Frame-by-frame shape edits
★ ★ ★ ★
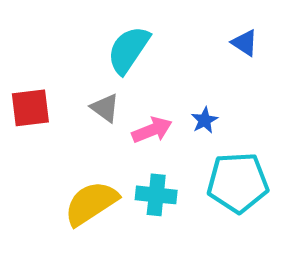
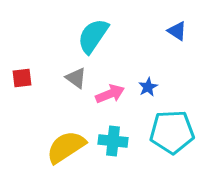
red square: (30, 108) -> (22, 78), size x0.7

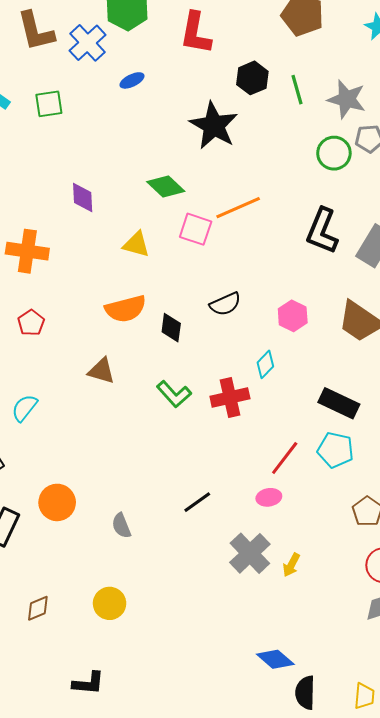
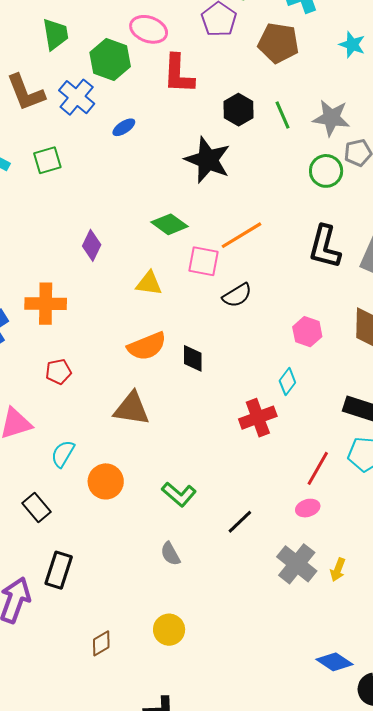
purple diamond: (83, 197) -> (92, 245), turned 36
black semicircle: (225, 304) -> (237, 295), moved
red pentagon: (31, 323) -> (58, 372), turned 30
brown triangle: (101, 371) -> (132, 409), size x1.4
green L-shape: (174, 394) -> (179, 494), moved
orange circle: (57, 502) -> (106, 481), moved

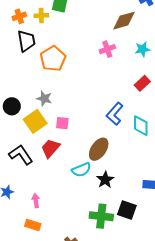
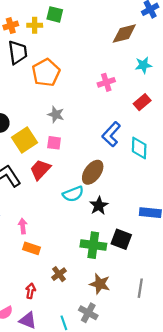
pink cross: (107, 49) -> (106, 82), moved
gray star: (44, 99) -> (56, 114), moved
orange rectangle: (33, 225) -> (32, 248), moved

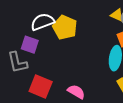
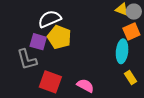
yellow pentagon: (65, 27) -> (59, 37), moved

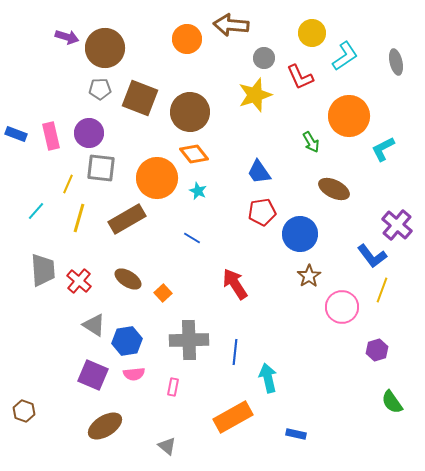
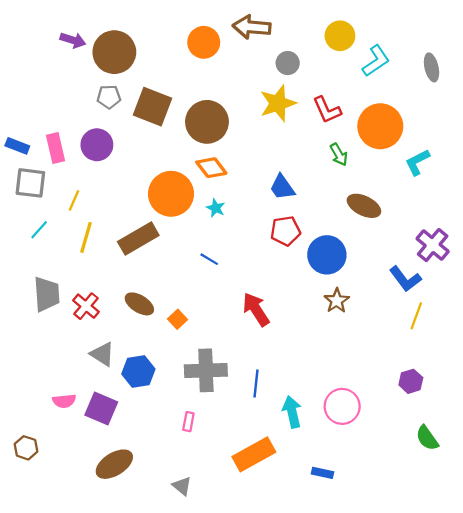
red L-shape: (300, 77) -> (327, 110), moved
gray square: (101, 168) -> (30, 183), moved
pink circle: (342, 307) -> (342, 406), moved
pink semicircle: (134, 374) -> (64, 401), moved

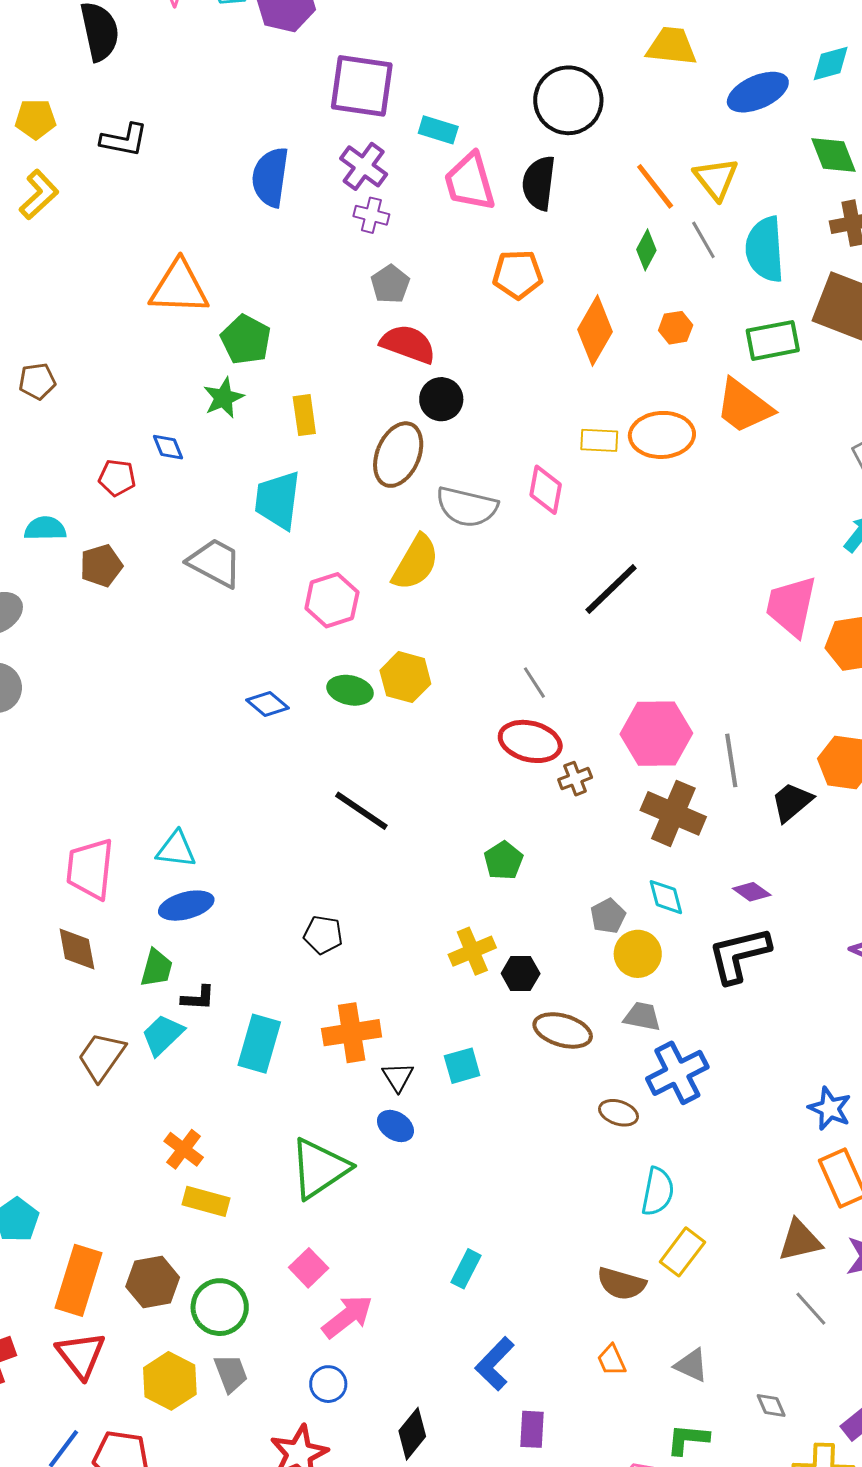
★ ★ ★ ★
**What you have to do:** Only the lines above from the one with "brown triangle: (101, 371)" to the one with "yellow pentagon: (65, 27) -> (59, 37), moved" should be printed, both included and exactly as written; no picture belongs in the copy.

**Answer to this exercise:**
brown triangle: (101, 371) -> (132, 409), size x1.4
green L-shape: (174, 394) -> (179, 494), moved
orange circle: (57, 502) -> (106, 481), moved

pink cross: (107, 49) -> (106, 82), moved
gray star: (44, 99) -> (56, 114), moved
orange rectangle: (33, 225) -> (32, 248), moved

yellow pentagon: (65, 27) -> (59, 37), moved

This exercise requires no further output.